◆ **Task to complete**
Copy the records below exactly as they stand. Leave out the pictures.

[Object transformation records]

┌──

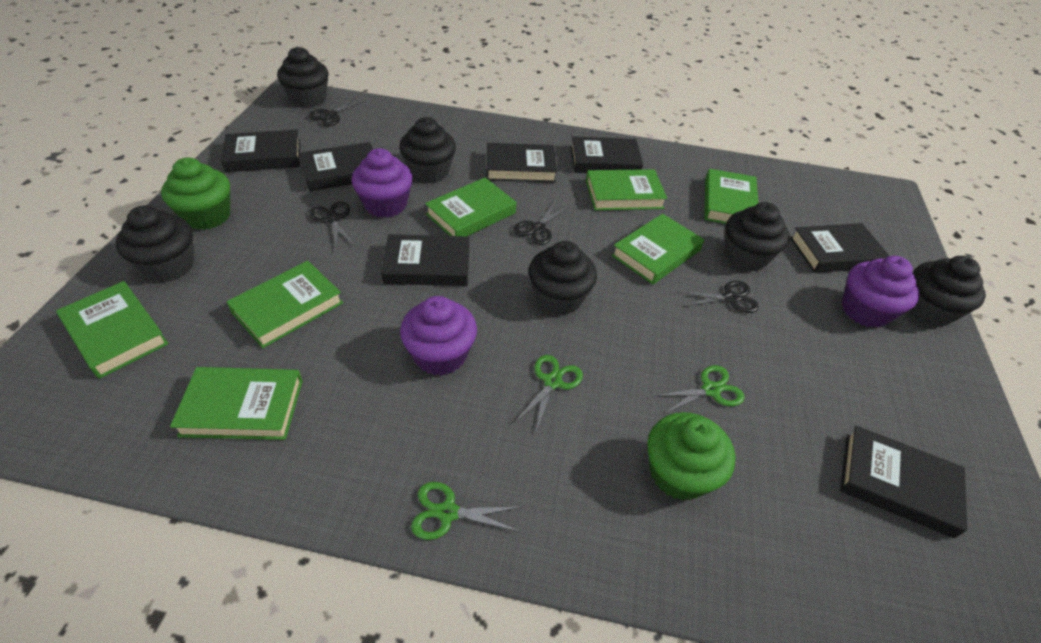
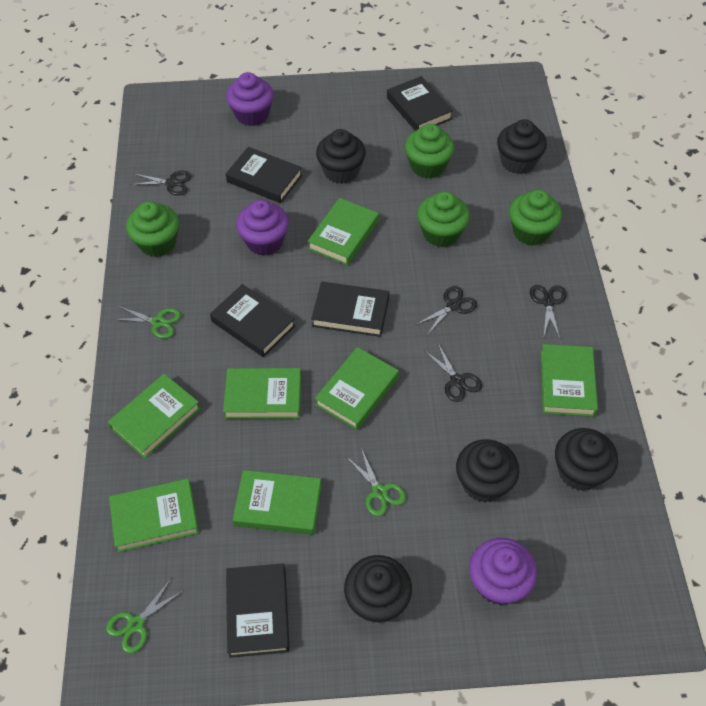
black book: 7 -> 5
black cupcake: 6 -> 5
green cupcake: 2 -> 4

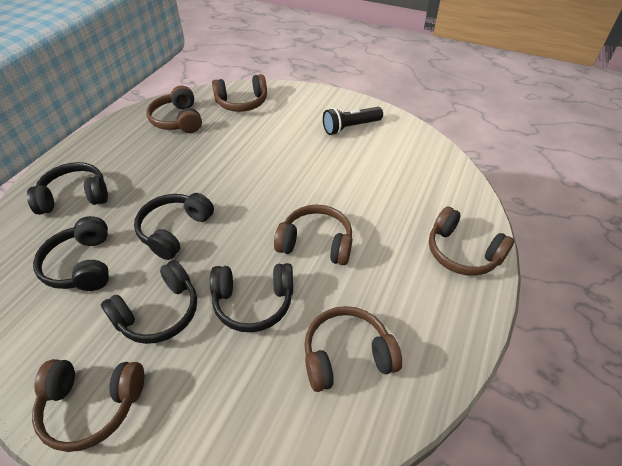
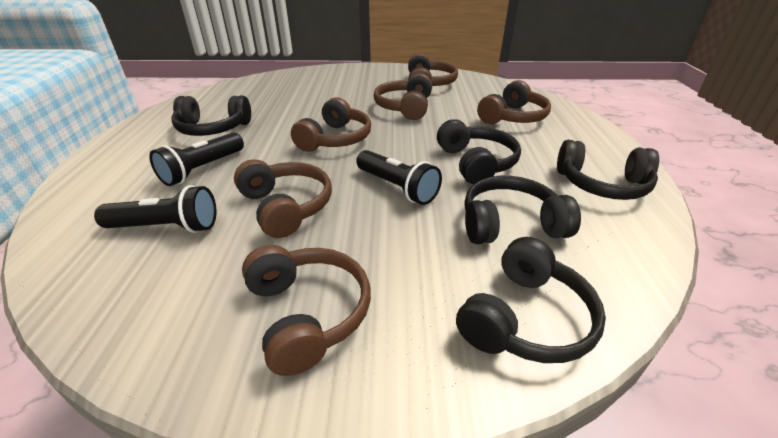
black flashlight: 1 -> 3

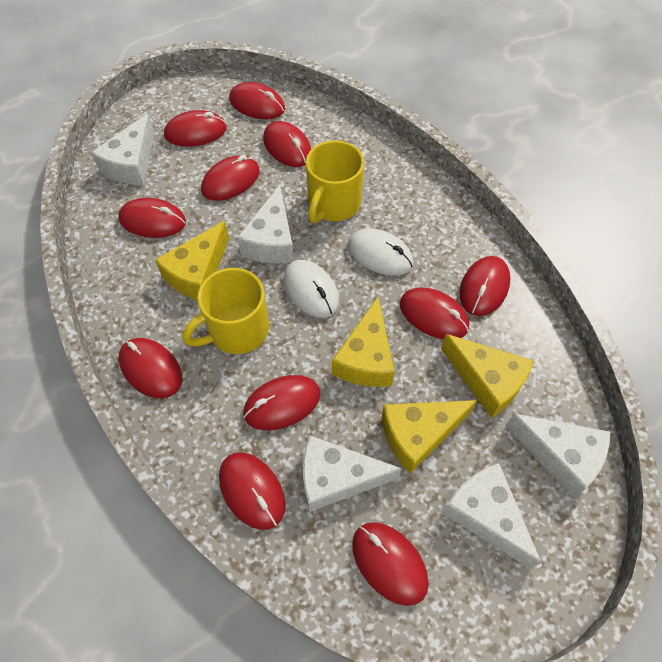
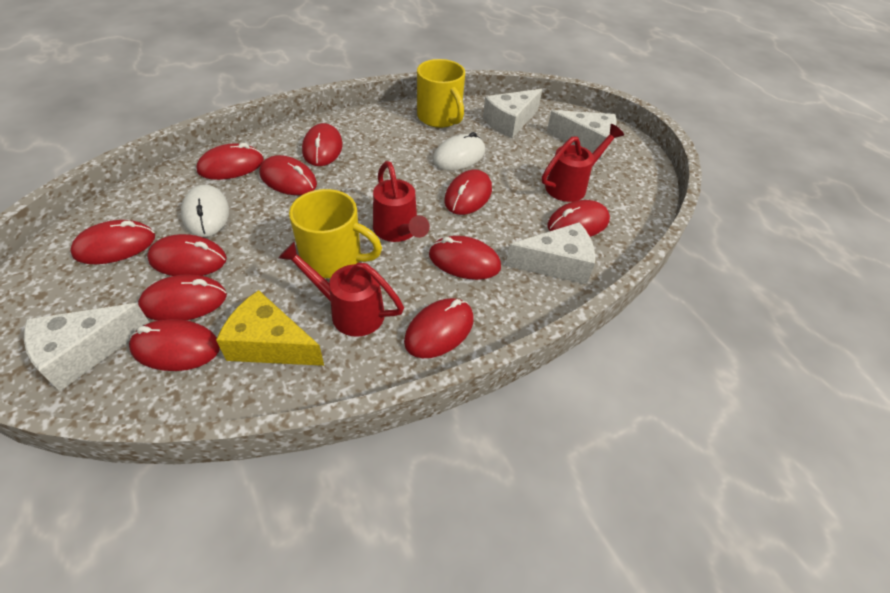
red watering can: 0 -> 3
white cheese: 5 -> 4
yellow cheese: 4 -> 1

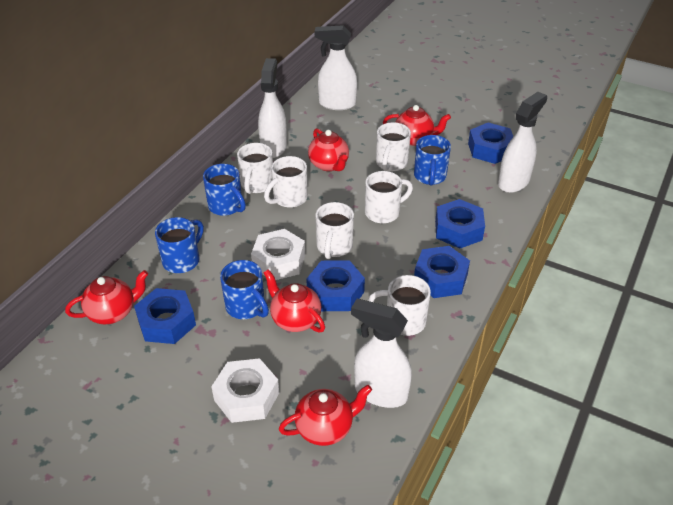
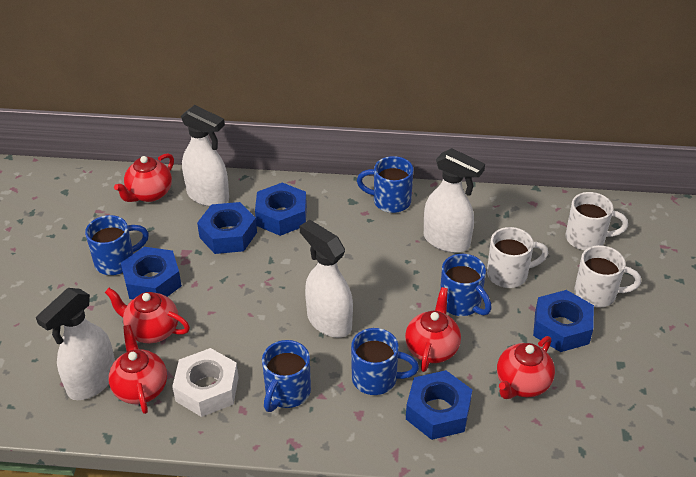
blue mug: 4 -> 5
white mug: 6 -> 3
white nut: 2 -> 1

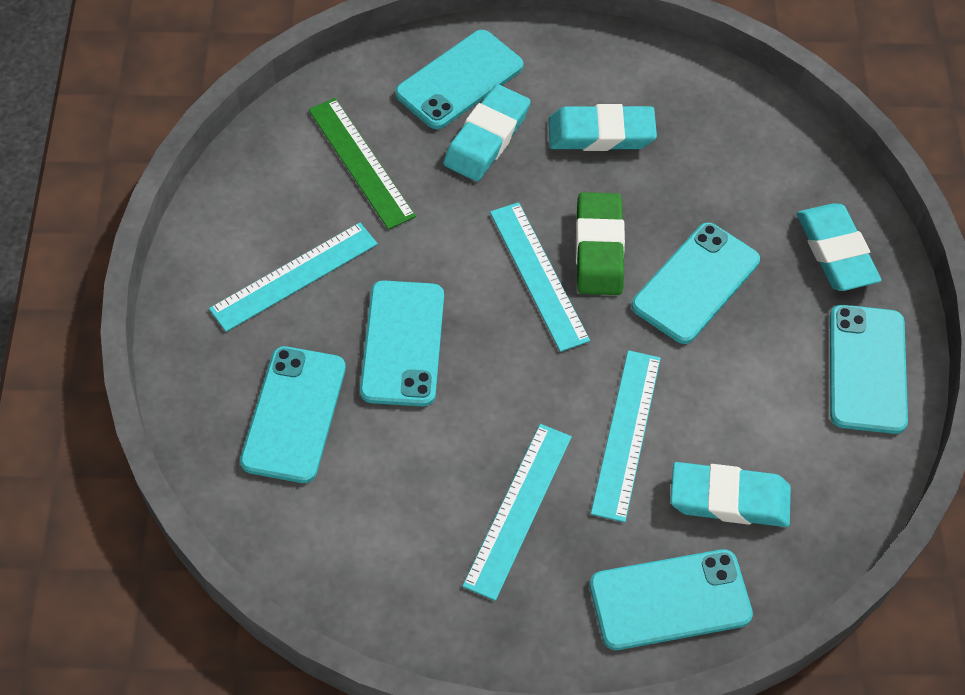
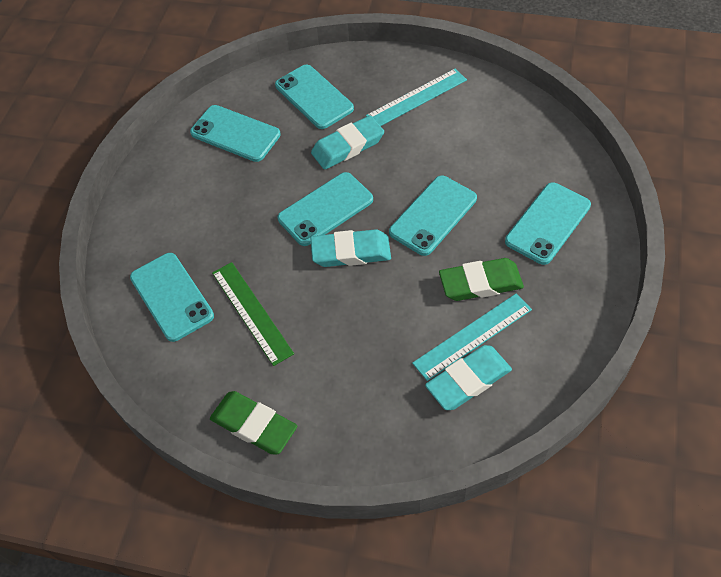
green eraser: 1 -> 2
turquoise eraser: 4 -> 3
turquoise ruler: 4 -> 2

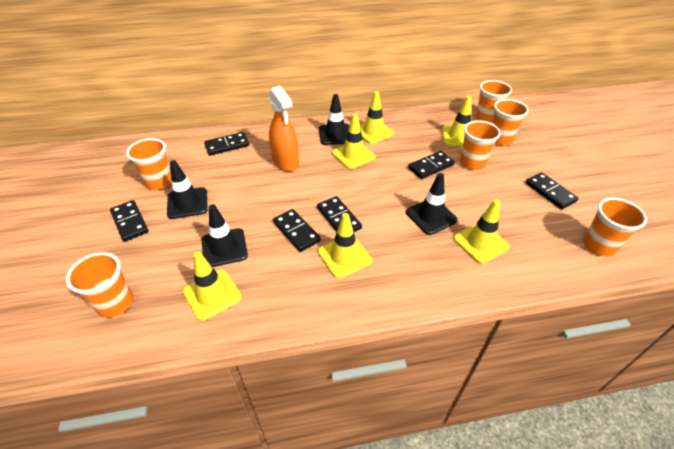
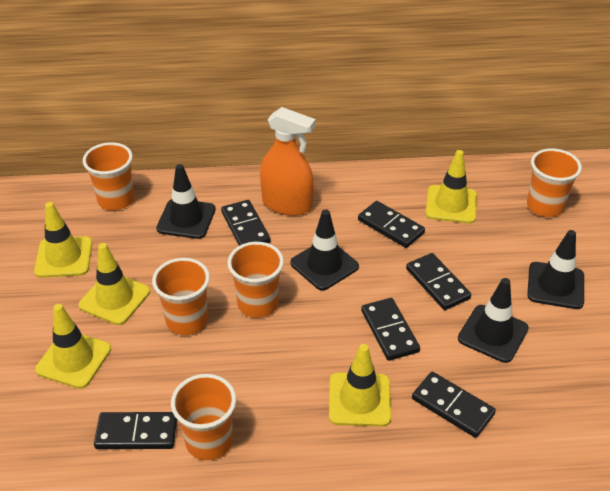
orange cup: 6 -> 5
yellow traffic cone: 6 -> 5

└──

◆ **Exercise result**
black book: 7 -> 5
black cupcake: 6 -> 5
green cupcake: 2 -> 4

black flashlight: 1 -> 3

red watering can: 0 -> 3
white cheese: 5 -> 4
yellow cheese: 4 -> 1

blue mug: 4 -> 5
white mug: 6 -> 3
white nut: 2 -> 1

green eraser: 1 -> 2
turquoise eraser: 4 -> 3
turquoise ruler: 4 -> 2

orange cup: 6 -> 5
yellow traffic cone: 6 -> 5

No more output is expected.